ACTIVITY
Search the material below for the word "degrees". Copy every line where it is found.
##############################
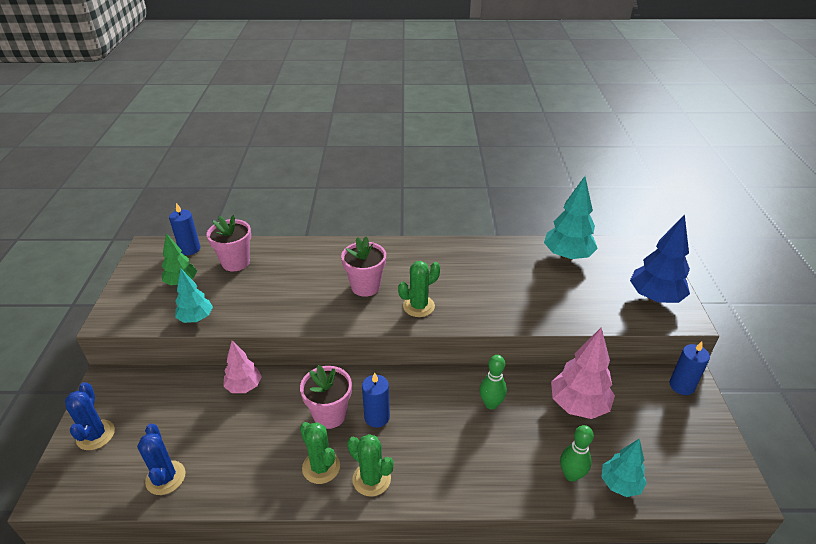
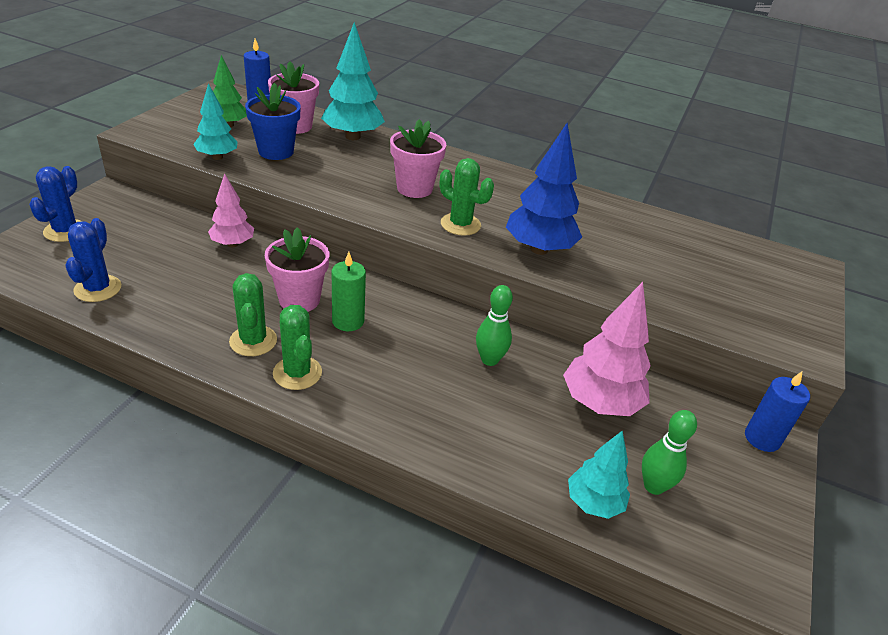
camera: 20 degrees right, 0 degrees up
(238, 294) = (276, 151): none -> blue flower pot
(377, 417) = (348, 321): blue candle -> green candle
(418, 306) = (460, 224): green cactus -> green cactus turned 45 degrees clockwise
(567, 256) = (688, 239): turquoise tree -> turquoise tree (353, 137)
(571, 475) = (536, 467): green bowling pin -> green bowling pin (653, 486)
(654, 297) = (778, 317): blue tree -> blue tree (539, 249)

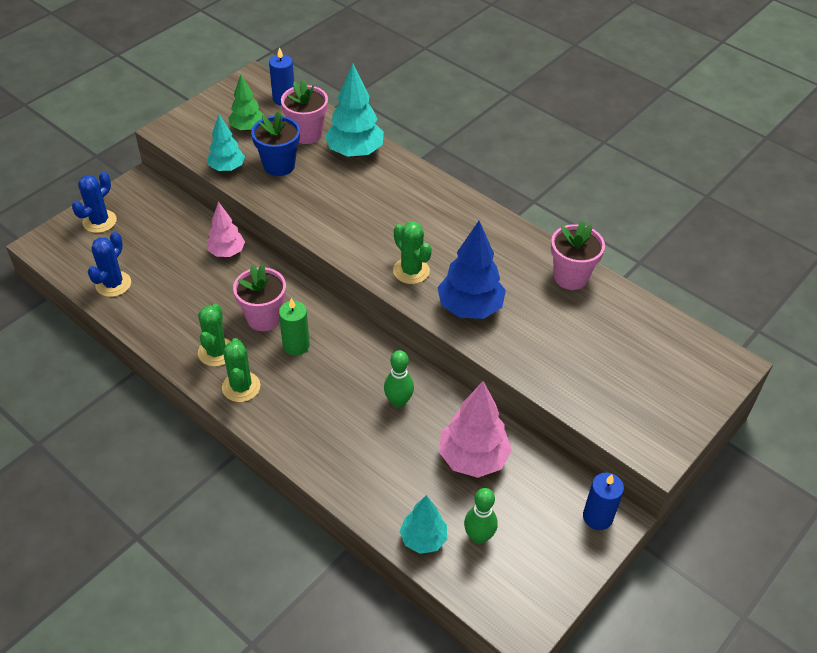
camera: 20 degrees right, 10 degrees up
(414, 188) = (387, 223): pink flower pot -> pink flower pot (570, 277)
##############################
RESULT FOR THIS EXERCISE
camera: 20 degrees right, 0 degrees up
(418, 306) = (460, 224): green cactus -> green cactus turned 45 degrees clockwise
camera: 20 degrees right, 10 degrees up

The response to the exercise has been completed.